● **Task to carry out**
All that is wanted is a word-for-word retyping of the lines from the one containing "OLED1 pin SDA: TX -> D0" through the end of the material below.

● **Records supplied**
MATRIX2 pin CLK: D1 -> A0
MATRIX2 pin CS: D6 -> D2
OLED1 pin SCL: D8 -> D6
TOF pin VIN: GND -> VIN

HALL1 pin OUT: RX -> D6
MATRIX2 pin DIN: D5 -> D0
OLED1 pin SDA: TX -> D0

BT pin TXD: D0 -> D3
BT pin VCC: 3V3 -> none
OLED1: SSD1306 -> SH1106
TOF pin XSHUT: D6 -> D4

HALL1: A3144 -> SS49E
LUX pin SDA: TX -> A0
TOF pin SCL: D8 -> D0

● **Result below**
OLED1 pin SDA: TX -> D0

BT pin TXD: D0 -> D3
BT pin VCC: 3V3 -> none
OLED1: SSD1306 -> SH1106
TOF pin XSHUT: D6 -> D4

HALL1: A3144 -> SS49E
LUX pin SDA: TX -> A0
TOF pin SCL: D8 -> D0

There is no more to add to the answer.